### Given records
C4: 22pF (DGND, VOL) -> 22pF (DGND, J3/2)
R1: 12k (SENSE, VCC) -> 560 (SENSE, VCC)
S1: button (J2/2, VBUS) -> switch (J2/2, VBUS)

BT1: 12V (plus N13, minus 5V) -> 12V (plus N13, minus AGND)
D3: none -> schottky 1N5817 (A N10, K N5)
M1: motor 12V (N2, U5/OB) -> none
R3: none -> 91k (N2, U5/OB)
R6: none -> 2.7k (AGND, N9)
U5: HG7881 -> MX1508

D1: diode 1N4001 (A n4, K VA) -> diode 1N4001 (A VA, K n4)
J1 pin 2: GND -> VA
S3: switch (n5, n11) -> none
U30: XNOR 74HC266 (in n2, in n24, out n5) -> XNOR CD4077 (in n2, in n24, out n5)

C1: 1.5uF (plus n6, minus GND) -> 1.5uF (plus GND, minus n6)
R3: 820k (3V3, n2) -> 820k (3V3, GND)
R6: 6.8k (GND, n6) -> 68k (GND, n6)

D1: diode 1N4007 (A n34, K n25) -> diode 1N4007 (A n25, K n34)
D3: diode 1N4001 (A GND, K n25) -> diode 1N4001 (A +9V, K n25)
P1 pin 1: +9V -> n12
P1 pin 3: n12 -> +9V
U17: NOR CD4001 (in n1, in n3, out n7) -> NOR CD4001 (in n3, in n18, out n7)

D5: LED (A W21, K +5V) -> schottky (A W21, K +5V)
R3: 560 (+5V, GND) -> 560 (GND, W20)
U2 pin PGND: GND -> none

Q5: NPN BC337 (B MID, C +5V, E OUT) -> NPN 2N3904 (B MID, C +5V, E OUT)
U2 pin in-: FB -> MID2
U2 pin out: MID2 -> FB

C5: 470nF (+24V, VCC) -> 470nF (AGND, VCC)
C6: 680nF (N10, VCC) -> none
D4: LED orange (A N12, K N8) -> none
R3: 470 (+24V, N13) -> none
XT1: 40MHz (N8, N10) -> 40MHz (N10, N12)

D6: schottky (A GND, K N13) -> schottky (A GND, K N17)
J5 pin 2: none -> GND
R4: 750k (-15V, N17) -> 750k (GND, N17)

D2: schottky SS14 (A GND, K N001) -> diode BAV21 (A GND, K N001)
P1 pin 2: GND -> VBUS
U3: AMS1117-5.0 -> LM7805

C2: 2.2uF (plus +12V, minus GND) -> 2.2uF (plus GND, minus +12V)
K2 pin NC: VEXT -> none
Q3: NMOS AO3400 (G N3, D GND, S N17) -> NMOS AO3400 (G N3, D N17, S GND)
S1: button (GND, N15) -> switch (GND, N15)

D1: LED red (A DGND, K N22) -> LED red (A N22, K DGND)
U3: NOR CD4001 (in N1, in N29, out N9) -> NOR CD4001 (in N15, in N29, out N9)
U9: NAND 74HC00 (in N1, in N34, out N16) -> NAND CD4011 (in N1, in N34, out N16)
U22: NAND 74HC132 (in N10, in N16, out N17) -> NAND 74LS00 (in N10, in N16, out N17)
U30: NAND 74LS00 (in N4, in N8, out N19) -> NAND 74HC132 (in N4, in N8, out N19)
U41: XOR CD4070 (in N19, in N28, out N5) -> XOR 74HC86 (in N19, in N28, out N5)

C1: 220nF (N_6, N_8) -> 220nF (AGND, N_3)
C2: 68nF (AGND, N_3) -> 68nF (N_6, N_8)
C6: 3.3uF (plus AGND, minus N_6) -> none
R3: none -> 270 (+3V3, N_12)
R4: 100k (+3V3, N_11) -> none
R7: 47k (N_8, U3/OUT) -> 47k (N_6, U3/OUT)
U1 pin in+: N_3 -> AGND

### Task to carry out
Keep only the lines from the one containing "D2: schottky SS14" through the final line of the records, and transcribe them exactly.

### Solution to this task
D2: schottky SS14 (A GND, K N001) -> diode BAV21 (A GND, K N001)
P1 pin 2: GND -> VBUS
U3: AMS1117-5.0 -> LM7805

C2: 2.2uF (plus +12V, minus GND) -> 2.2uF (plus GND, minus +12V)
K2 pin NC: VEXT -> none
Q3: NMOS AO3400 (G N3, D GND, S N17) -> NMOS AO3400 (G N3, D N17, S GND)
S1: button (GND, N15) -> switch (GND, N15)

D1: LED red (A DGND, K N22) -> LED red (A N22, K DGND)
U3: NOR CD4001 (in N1, in N29, out N9) -> NOR CD4001 (in N15, in N29, out N9)
U9: NAND 74HC00 (in N1, in N34, out N16) -> NAND CD4011 (in N1, in N34, out N16)
U22: NAND 74HC132 (in N10, in N16, out N17) -> NAND 74LS00 (in N10, in N16, out N17)
U30: NAND 74LS00 (in N4, in N8, out N19) -> NAND 74HC132 (in N4, in N8, out N19)
U41: XOR CD4070 (in N19, in N28, out N5) -> XOR 74HC86 (in N19, in N28, out N5)

C1: 220nF (N_6, N_8) -> 220nF (AGND, N_3)
C2: 68nF (AGND, N_3) -> 68nF (N_6, N_8)
C6: 3.3uF (plus AGND, minus N_6) -> none
R3: none -> 270 (+3V3, N_12)
R4: 100k (+3V3, N_11) -> none
R7: 47k (N_8, U3/OUT) -> 47k (N_6, U3/OUT)
U1 pin in+: N_3 -> AGND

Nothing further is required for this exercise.